→ **Task**
Render the data below as a numbered list, starting at the beginning of the data and ending at the line that contains "5 [458, 96]", with both of those lines included and any blank lines omitted.

[Word and element location data]
+ + + + +
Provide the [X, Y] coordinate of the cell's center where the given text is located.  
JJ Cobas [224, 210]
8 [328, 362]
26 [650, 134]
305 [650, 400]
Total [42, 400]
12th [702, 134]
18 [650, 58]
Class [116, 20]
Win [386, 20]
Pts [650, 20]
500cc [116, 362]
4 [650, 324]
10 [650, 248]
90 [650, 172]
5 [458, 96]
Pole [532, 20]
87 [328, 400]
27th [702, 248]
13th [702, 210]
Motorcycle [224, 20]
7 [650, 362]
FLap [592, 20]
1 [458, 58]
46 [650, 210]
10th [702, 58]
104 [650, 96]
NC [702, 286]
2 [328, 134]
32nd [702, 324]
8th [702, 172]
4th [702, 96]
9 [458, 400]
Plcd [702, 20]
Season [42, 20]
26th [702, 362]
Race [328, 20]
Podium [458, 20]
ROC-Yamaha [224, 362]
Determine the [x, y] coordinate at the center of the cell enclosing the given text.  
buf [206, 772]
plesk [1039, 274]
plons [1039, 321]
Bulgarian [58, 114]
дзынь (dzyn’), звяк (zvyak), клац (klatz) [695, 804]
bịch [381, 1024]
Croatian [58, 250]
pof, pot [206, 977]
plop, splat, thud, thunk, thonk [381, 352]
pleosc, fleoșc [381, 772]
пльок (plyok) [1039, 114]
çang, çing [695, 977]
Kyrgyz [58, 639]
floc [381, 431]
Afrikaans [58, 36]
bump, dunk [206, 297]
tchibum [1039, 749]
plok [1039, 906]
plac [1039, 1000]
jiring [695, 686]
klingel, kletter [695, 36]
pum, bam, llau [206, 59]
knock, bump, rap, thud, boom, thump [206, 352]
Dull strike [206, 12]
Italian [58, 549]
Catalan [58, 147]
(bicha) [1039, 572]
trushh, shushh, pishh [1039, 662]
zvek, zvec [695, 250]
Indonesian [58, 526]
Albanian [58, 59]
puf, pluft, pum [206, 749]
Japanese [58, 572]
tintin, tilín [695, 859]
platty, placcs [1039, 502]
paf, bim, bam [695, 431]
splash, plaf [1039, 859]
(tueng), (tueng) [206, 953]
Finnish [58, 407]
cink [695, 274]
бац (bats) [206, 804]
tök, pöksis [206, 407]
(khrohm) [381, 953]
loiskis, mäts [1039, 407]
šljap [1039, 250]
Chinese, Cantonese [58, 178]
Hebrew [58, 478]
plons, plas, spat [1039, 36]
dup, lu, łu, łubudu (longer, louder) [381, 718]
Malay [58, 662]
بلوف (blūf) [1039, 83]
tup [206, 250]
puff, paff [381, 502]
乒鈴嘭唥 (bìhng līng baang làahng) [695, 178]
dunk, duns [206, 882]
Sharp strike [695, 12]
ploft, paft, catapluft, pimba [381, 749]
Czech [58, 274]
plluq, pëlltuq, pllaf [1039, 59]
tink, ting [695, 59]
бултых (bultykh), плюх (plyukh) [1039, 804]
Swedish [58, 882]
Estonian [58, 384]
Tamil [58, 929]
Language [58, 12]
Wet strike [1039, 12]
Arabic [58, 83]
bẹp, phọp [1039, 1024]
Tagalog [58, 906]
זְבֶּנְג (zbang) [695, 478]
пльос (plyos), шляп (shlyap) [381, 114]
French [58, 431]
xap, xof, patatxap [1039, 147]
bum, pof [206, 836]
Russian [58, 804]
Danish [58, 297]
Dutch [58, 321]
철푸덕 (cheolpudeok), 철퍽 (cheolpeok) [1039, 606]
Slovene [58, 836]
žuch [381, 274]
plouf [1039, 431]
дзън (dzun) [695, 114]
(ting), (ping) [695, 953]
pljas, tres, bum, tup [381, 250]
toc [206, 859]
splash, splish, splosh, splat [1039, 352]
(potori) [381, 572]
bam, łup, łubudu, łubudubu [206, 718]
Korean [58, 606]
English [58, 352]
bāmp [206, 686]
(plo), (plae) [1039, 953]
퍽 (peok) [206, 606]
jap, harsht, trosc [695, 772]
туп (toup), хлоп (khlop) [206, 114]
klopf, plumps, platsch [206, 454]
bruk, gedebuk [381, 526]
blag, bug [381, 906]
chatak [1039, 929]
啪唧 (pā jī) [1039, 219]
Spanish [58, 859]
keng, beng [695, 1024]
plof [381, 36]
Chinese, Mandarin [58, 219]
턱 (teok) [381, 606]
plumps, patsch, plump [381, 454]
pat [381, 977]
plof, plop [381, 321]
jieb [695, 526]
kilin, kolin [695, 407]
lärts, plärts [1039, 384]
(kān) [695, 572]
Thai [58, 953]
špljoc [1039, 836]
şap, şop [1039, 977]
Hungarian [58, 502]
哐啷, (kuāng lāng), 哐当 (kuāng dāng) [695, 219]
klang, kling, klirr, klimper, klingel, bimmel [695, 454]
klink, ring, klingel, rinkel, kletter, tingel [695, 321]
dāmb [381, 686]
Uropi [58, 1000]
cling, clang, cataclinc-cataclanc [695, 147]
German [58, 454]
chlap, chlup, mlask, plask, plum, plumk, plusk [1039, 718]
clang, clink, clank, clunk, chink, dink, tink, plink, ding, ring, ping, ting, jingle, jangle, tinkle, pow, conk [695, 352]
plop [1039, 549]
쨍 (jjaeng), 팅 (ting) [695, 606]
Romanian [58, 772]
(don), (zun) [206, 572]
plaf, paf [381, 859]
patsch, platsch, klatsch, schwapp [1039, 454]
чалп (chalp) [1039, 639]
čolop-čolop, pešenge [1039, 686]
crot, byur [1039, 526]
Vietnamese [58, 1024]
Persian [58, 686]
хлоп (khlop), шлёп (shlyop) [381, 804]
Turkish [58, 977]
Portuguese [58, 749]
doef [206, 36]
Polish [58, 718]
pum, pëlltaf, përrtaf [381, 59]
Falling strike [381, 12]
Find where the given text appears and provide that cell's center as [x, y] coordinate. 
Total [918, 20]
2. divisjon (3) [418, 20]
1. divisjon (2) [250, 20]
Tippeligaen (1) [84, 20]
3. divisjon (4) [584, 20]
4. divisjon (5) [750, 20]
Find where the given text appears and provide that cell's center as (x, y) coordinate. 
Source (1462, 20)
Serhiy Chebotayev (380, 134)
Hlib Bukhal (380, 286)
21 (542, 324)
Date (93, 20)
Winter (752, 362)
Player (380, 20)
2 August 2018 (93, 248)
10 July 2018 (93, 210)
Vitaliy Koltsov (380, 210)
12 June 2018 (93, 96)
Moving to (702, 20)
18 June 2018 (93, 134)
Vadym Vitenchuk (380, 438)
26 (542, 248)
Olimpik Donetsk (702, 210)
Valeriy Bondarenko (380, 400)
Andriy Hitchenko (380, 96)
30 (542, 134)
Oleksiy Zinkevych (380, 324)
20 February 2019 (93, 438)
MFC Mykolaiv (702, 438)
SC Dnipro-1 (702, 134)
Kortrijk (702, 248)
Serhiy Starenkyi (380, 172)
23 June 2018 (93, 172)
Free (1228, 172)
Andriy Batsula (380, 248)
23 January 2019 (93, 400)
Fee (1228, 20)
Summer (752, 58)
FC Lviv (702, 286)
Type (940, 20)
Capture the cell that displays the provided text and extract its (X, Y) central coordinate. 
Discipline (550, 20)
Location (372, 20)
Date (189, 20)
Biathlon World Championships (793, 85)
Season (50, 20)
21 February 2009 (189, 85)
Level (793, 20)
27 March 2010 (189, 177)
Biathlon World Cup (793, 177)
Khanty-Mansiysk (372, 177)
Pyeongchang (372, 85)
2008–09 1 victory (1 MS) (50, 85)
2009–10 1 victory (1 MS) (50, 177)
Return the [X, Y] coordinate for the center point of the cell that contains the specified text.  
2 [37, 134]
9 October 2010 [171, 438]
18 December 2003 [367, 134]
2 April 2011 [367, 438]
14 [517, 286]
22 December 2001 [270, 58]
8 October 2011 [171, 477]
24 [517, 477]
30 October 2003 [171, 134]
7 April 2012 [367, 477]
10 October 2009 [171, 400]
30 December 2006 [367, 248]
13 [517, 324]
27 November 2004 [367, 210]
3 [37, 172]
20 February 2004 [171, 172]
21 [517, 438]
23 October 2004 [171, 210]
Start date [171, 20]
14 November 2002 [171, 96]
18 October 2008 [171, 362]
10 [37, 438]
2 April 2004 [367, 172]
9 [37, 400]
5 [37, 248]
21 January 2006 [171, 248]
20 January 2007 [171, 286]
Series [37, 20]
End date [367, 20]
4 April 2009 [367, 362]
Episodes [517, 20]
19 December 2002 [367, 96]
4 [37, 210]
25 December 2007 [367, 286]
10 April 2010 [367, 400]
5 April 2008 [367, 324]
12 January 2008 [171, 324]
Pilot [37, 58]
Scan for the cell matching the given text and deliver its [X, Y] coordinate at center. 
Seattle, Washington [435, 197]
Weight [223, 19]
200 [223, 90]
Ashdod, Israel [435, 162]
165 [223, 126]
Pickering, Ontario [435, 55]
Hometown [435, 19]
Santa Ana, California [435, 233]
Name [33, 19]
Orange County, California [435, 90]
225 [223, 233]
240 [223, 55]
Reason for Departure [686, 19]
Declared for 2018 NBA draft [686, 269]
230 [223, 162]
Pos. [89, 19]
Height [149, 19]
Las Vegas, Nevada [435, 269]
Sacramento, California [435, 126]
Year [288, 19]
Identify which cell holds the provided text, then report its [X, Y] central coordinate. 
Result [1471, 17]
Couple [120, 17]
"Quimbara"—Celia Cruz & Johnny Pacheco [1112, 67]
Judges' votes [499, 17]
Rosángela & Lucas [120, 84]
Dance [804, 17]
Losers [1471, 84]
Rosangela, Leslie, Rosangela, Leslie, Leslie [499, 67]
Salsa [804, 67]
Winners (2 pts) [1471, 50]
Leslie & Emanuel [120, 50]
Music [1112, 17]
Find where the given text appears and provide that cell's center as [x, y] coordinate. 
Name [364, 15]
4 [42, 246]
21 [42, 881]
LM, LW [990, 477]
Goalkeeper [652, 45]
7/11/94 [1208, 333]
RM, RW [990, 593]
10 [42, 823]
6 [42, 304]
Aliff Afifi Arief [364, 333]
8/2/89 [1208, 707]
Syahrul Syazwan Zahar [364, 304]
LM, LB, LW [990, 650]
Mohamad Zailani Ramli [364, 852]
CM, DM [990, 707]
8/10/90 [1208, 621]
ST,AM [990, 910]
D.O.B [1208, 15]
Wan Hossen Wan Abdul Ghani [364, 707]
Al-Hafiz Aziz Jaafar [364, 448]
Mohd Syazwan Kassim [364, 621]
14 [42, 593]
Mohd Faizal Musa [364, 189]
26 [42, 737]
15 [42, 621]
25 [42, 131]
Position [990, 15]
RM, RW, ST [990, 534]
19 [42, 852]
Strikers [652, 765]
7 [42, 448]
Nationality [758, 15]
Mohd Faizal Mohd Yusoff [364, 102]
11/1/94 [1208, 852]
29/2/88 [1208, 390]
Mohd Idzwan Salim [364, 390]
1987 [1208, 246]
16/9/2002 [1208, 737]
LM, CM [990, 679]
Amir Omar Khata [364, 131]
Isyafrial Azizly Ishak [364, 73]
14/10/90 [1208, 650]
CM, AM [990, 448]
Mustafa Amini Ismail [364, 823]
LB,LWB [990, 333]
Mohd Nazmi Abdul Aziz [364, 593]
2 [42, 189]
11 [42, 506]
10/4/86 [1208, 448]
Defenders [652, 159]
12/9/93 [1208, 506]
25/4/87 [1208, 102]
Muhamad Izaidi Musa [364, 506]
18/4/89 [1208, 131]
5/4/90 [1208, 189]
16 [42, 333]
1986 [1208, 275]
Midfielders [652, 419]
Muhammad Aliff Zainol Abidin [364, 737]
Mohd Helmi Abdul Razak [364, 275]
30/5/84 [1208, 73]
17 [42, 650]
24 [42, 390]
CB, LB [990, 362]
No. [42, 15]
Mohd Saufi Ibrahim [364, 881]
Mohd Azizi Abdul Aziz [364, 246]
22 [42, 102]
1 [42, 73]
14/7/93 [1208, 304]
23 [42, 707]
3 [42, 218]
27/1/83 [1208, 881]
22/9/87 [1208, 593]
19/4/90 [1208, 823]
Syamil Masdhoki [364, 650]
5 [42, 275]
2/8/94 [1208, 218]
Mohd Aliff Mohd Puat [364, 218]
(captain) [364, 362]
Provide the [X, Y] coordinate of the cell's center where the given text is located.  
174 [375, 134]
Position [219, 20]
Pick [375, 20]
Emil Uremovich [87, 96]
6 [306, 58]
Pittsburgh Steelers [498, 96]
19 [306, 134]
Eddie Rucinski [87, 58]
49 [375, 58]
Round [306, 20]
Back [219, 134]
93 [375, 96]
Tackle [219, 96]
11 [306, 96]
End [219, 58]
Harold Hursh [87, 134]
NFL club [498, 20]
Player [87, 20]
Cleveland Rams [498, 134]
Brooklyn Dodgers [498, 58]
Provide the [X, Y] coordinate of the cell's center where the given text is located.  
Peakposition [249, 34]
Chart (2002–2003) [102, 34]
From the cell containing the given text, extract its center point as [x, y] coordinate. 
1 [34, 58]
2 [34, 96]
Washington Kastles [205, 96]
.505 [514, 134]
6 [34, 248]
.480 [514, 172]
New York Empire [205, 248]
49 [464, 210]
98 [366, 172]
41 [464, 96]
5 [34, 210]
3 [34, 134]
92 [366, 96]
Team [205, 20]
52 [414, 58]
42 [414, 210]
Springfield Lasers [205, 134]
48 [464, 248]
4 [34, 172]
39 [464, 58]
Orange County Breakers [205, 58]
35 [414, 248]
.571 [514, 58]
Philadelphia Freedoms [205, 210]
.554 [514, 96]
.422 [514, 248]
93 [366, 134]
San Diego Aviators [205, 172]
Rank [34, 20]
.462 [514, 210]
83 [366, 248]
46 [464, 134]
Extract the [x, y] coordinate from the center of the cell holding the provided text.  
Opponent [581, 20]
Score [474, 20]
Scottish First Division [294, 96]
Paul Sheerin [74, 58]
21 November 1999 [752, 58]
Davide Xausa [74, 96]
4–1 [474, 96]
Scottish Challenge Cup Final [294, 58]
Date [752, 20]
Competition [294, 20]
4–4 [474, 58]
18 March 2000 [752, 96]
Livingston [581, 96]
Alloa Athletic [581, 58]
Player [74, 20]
+ + + + +
→ **Task result**
1. Provide the [X, Y] coordinate of the cell's center where the given text is located.  
2. JJ Cobas [224, 210]
3. 8 [328, 362]
4. 26 [650, 134]
5. 305 [650, 400]
6. Total [42, 400]
7. 12th [702, 134]
8. 18 [650, 58]
9. Class [116, 20]
10. Win [386, 20]
11. Pts [650, 20]
12. 500cc [116, 362]
13. 4 [650, 324]
14. 10 [650, 248]
15. 90 [650, 172]
16. 5 [458, 96]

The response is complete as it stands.